*** INPUT RECORDS ***
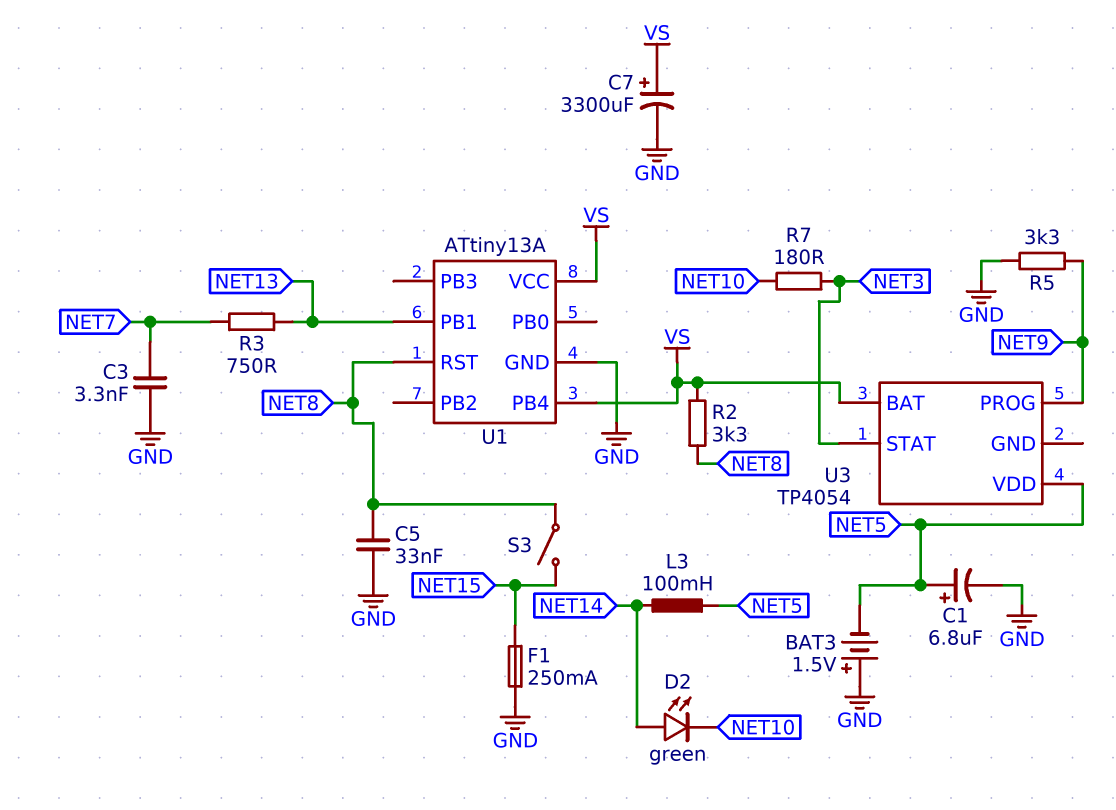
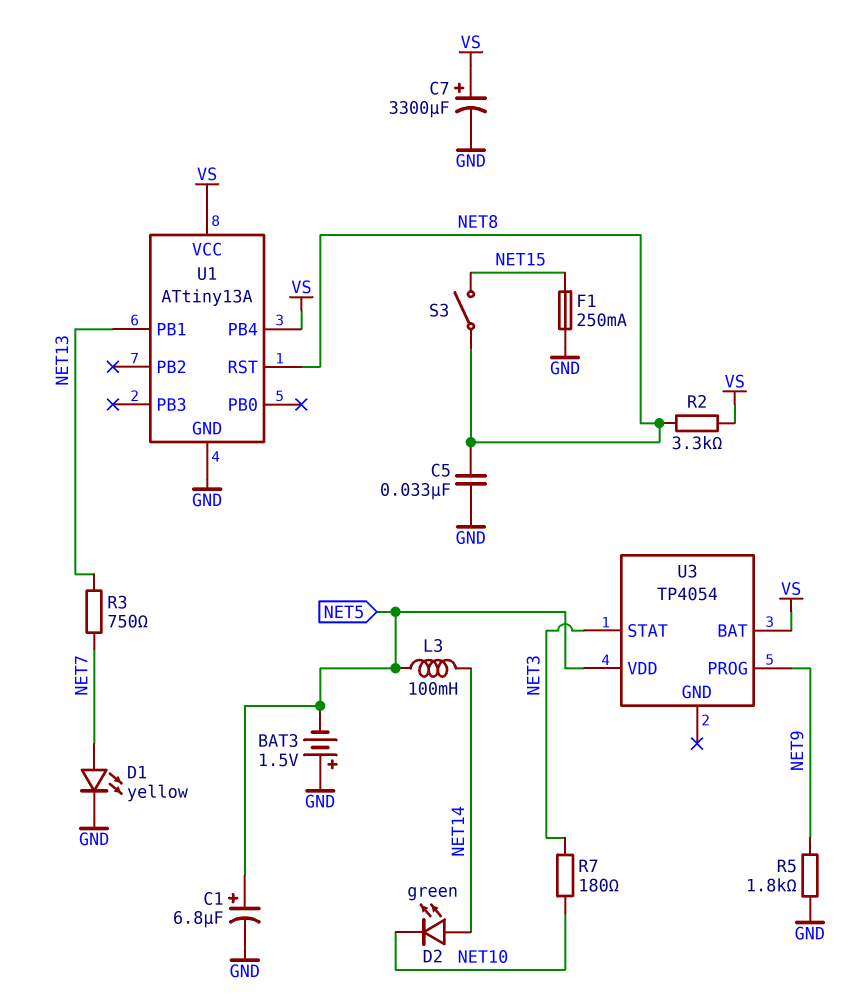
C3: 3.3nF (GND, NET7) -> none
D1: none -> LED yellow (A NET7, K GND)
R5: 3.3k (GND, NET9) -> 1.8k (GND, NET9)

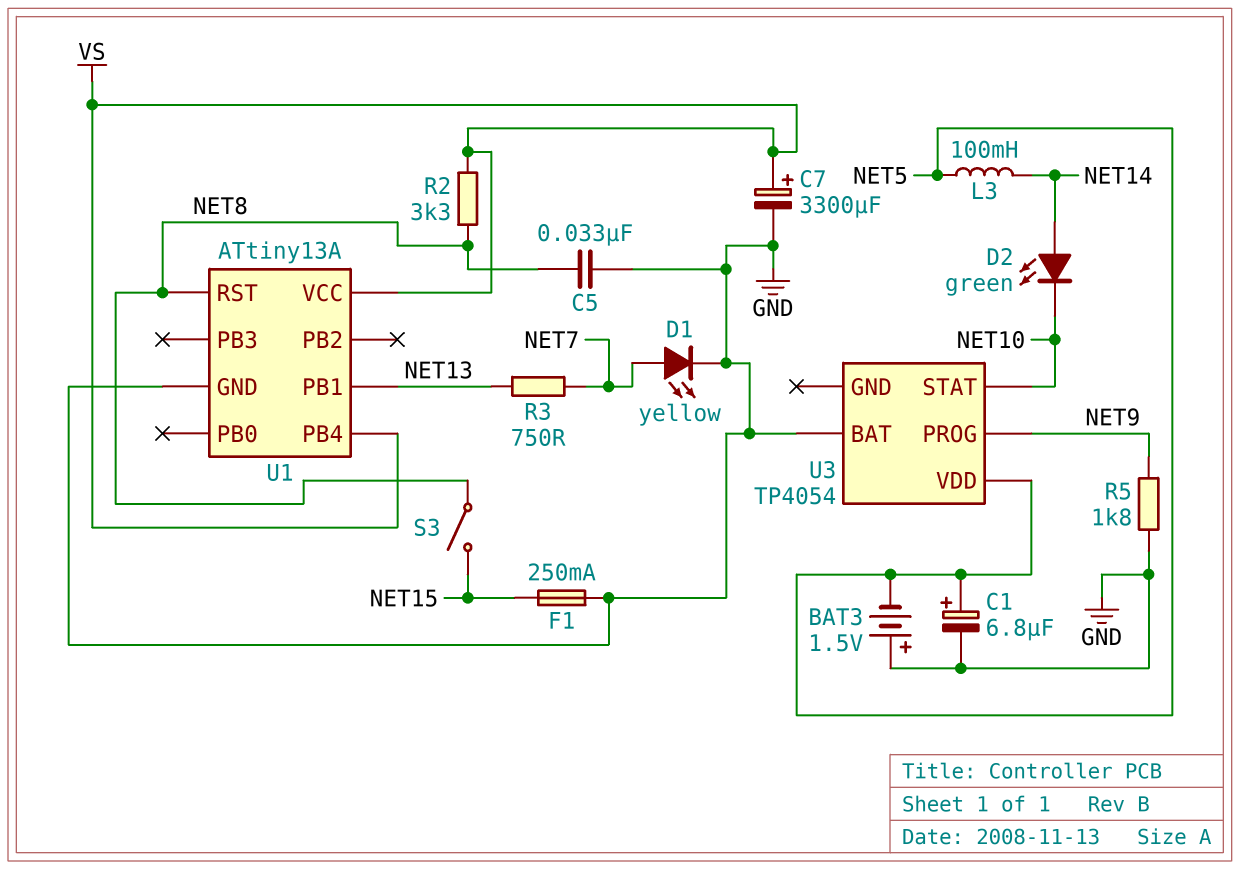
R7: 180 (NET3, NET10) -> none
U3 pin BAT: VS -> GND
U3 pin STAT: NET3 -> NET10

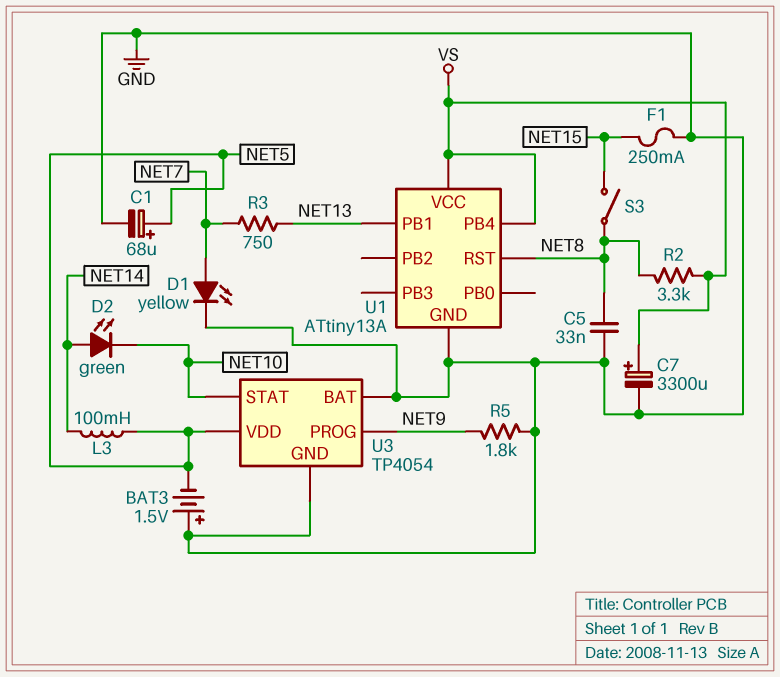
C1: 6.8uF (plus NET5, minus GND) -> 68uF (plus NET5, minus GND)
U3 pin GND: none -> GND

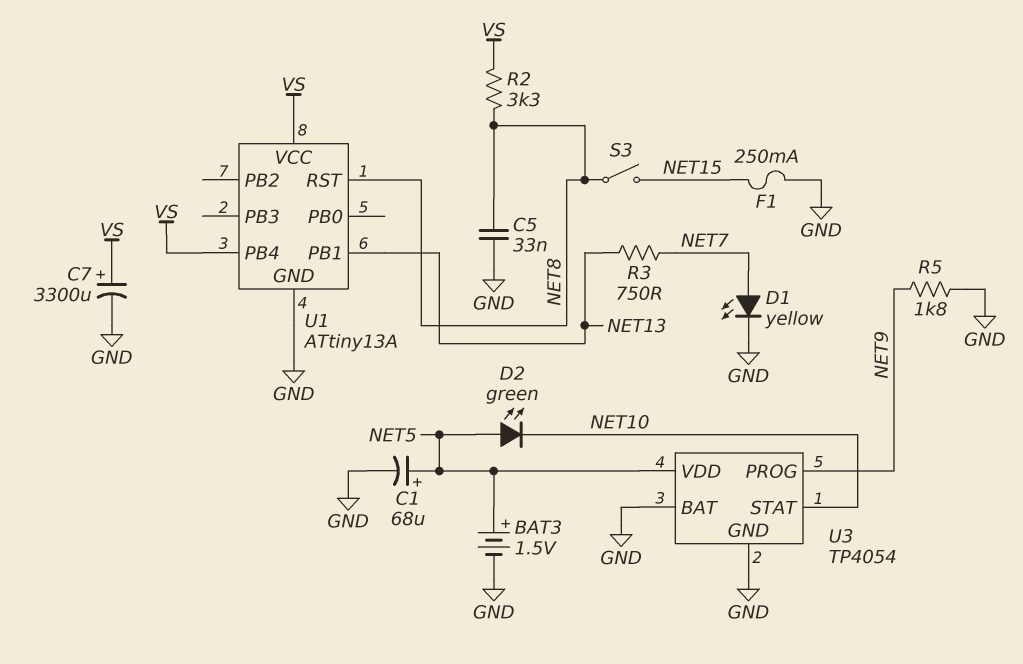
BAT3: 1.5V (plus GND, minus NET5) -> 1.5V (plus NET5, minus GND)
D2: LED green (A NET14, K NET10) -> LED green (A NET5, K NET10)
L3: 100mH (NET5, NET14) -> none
*** End of INPUT RECORDS ***
*** INPUT RECORDS ***
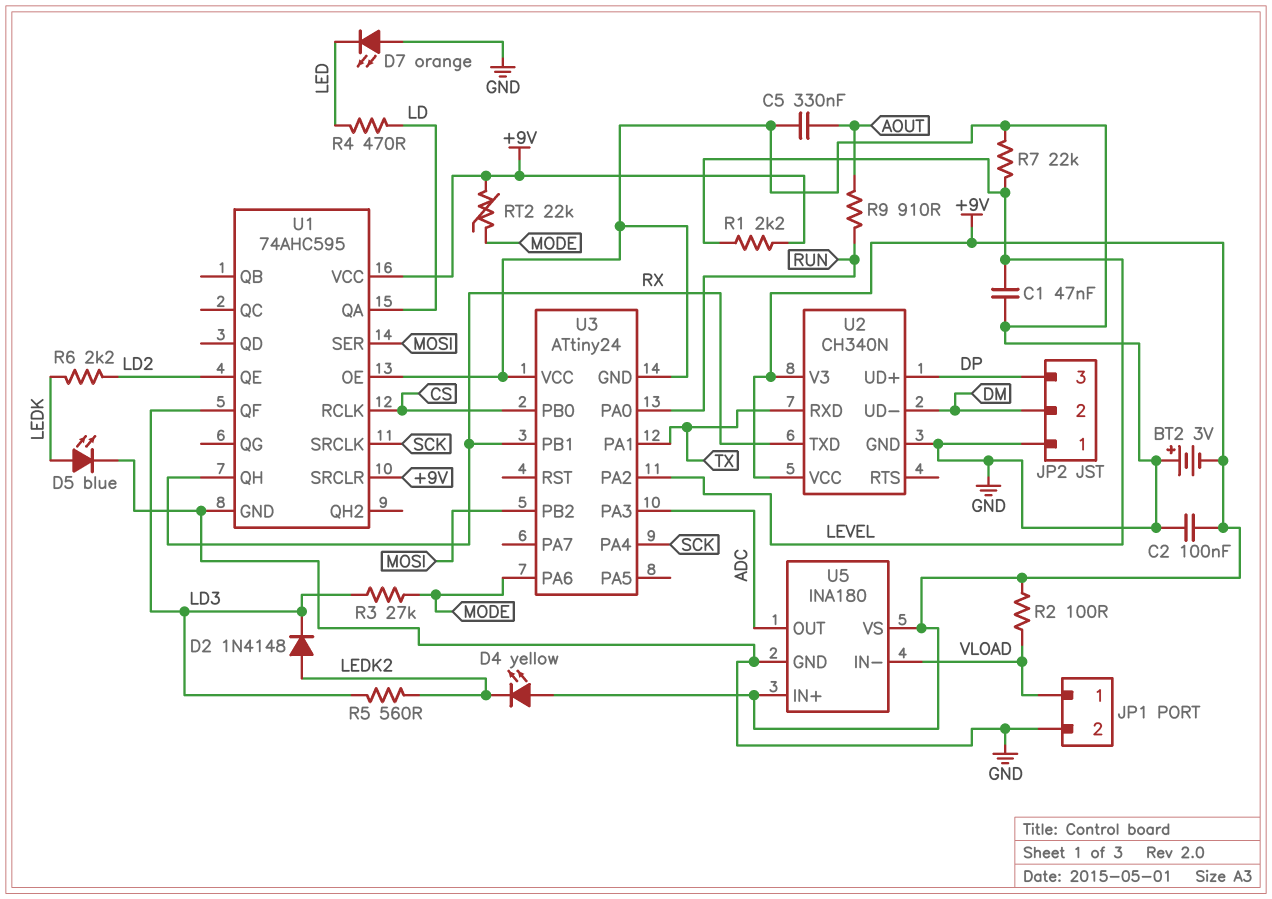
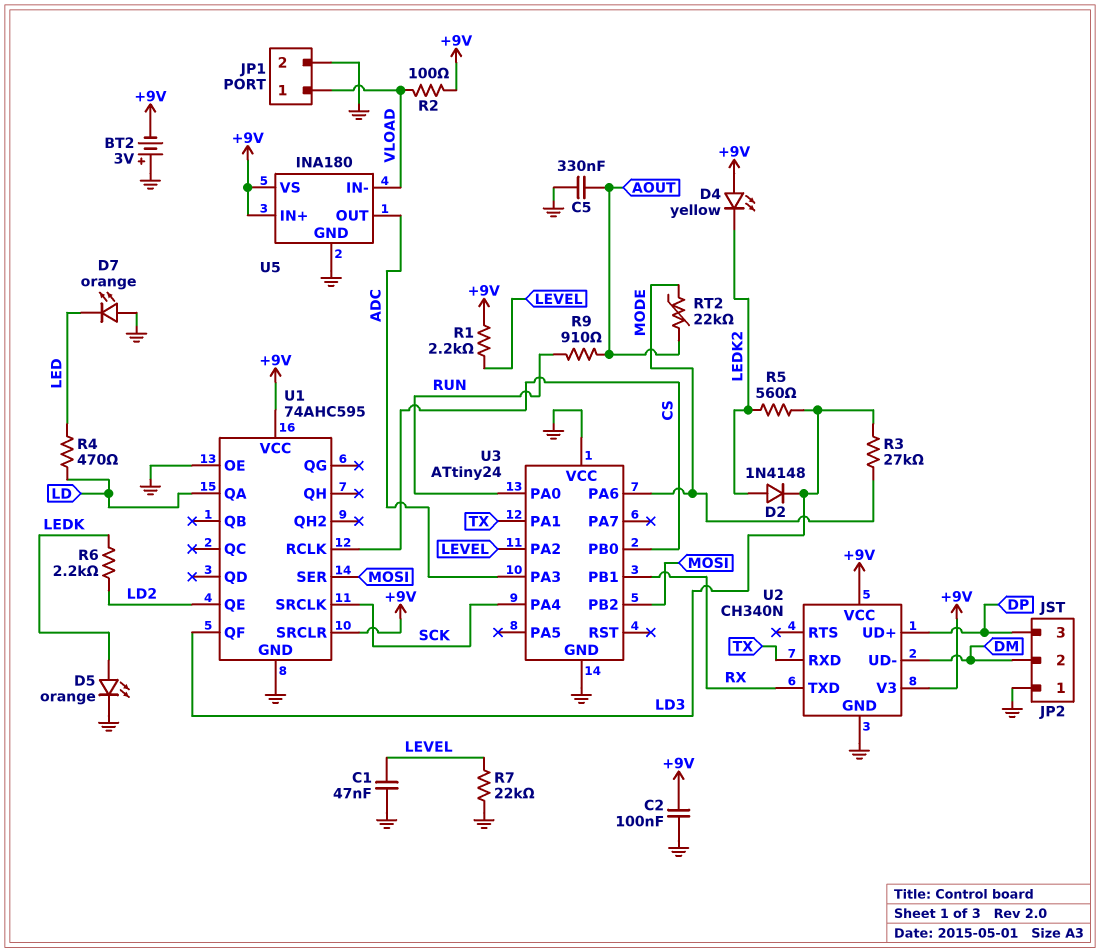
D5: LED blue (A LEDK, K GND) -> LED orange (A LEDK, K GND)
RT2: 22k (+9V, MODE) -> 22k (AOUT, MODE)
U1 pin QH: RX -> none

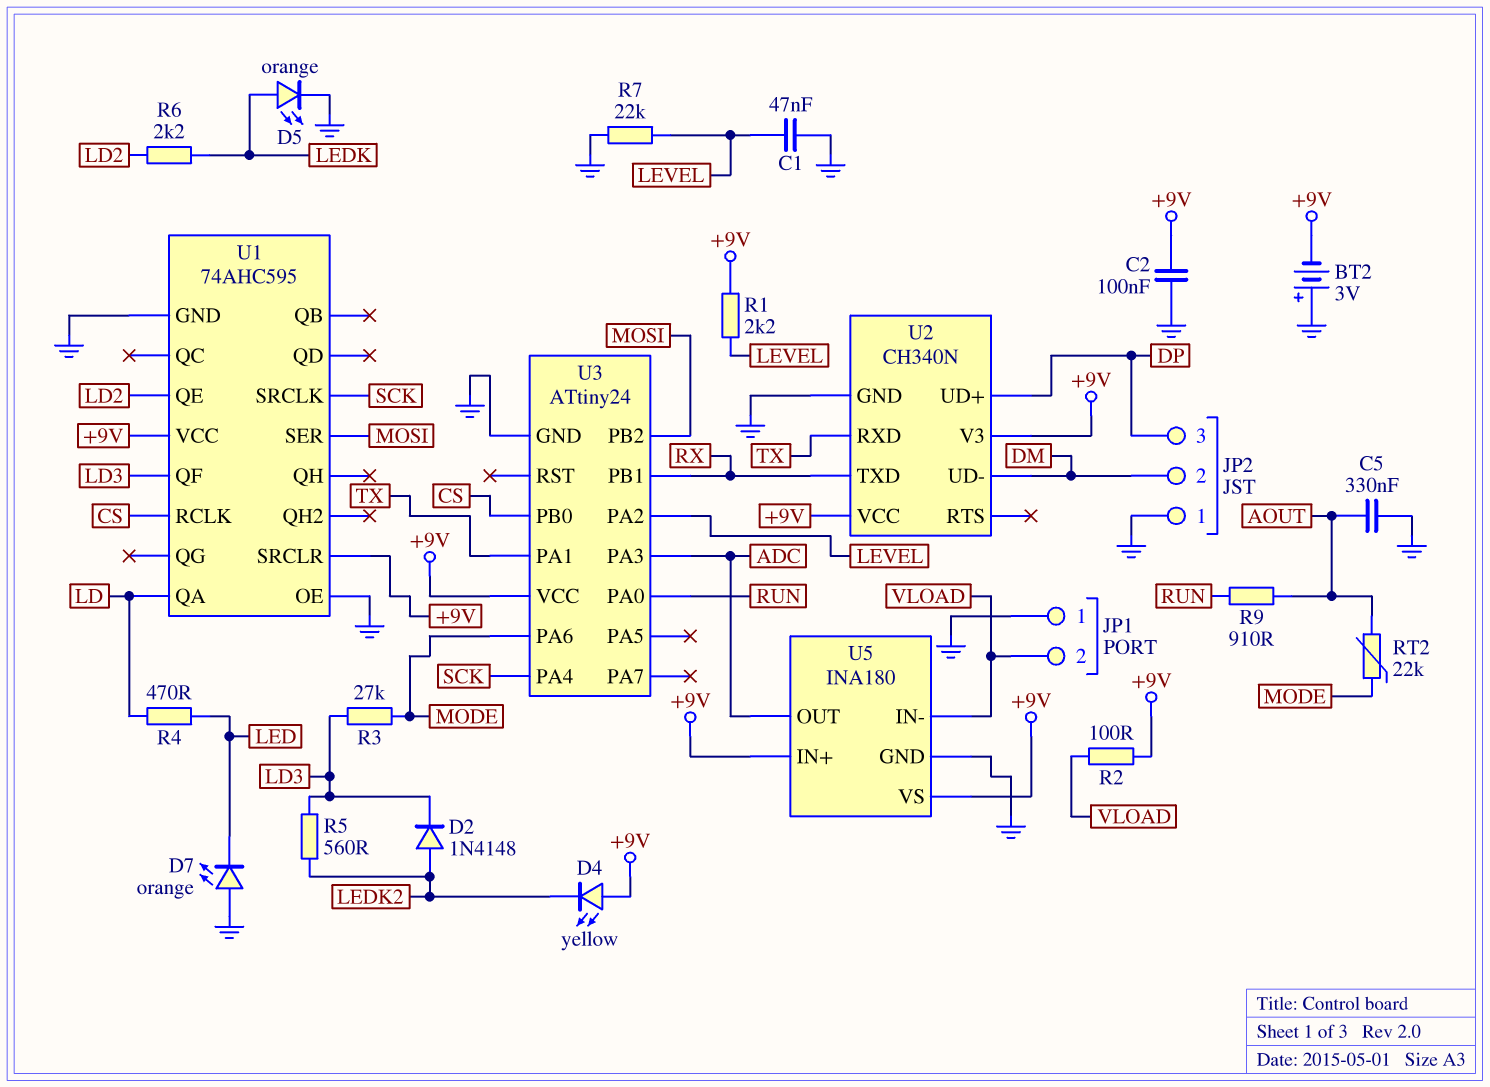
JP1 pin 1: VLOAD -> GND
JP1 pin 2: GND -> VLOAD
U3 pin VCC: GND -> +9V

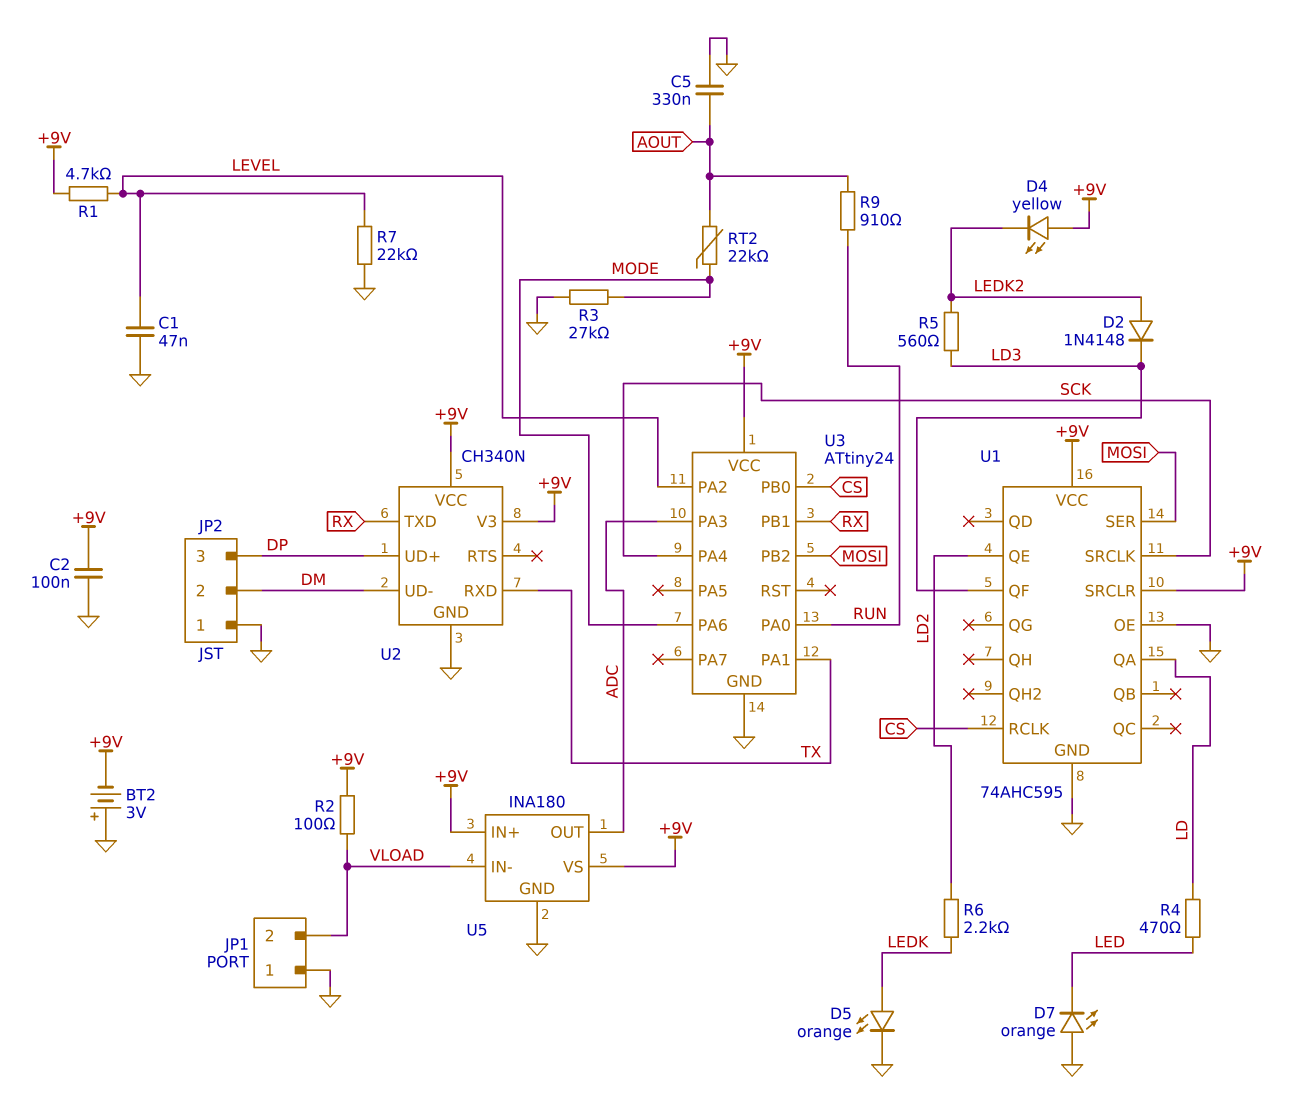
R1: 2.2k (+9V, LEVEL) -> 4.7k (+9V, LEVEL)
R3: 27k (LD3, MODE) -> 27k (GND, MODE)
*** End of INPUT RECORDS ***
• _TASK BRIEF_
Respond with the exact lines above running from the one containing "C3: 3.3nF (GND, NET7) -> none" to the one containing "L3: 100mH (NET5, NET14) -> none", both ends kept and no pictures included.

• _OUTPUT BELOW_
C3: 3.3nF (GND, NET7) -> none
D1: none -> LED yellow (A NET7, K GND)
R5: 3.3k (GND, NET9) -> 1.8k (GND, NET9)

R7: 180 (NET3, NET10) -> none
U3 pin BAT: VS -> GND
U3 pin STAT: NET3 -> NET10

C1: 6.8uF (plus NET5, minus GND) -> 68uF (plus NET5, minus GND)
U3 pin GND: none -> GND

BAT3: 1.5V (plus GND, minus NET5) -> 1.5V (plus NET5, minus GND)
D2: LED green (A NET14, K NET10) -> LED green (A NET5, K NET10)
L3: 100mH (NET5, NET14) -> none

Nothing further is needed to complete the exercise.